**PROBLEM REQUIREMENTS:**
The records below are to be transcribed exactly, with the pictures removed.

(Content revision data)
↓
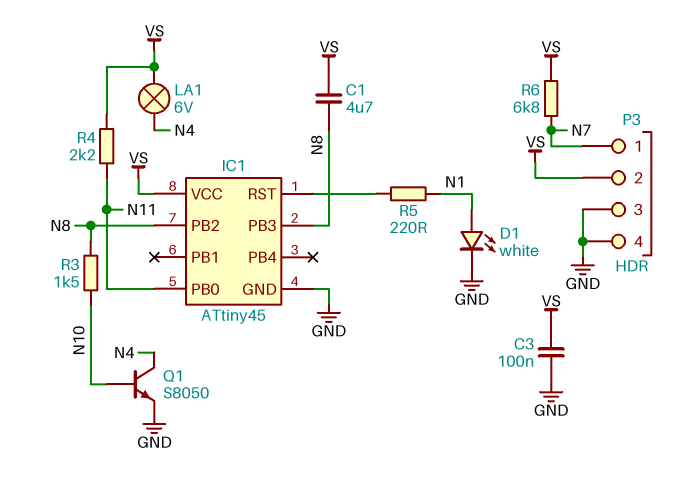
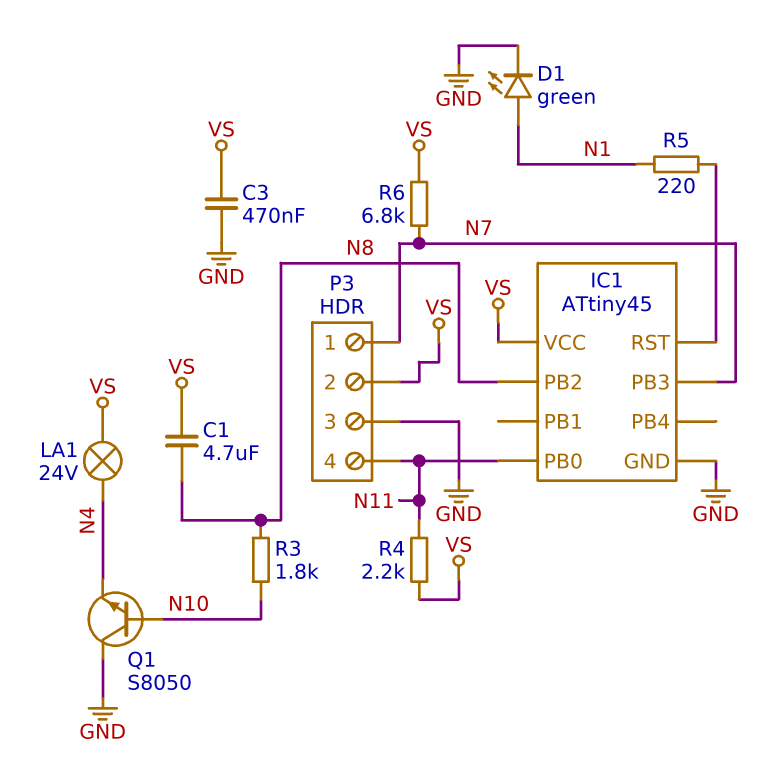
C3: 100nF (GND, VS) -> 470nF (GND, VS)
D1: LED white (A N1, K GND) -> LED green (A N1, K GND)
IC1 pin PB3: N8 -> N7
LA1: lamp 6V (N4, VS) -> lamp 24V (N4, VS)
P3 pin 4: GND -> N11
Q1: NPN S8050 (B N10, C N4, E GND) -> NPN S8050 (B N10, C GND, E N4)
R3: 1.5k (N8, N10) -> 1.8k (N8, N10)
↑
**ANSWER AREA:**
C3: 100nF (GND, VS) -> 470nF (GND, VS)
D1: LED white (A N1, K GND) -> LED green (A N1, K GND)
IC1 pin PB3: N8 -> N7
LA1: lamp 6V (N4, VS) -> lamp 24V (N4, VS)
P3 pin 4: GND -> N11
Q1: NPN S8050 (B N10, C N4, E GND) -> NPN S8050 (B N10, C GND, E N4)
R3: 1.5k (N8, N10) -> 1.8k (N8, N10)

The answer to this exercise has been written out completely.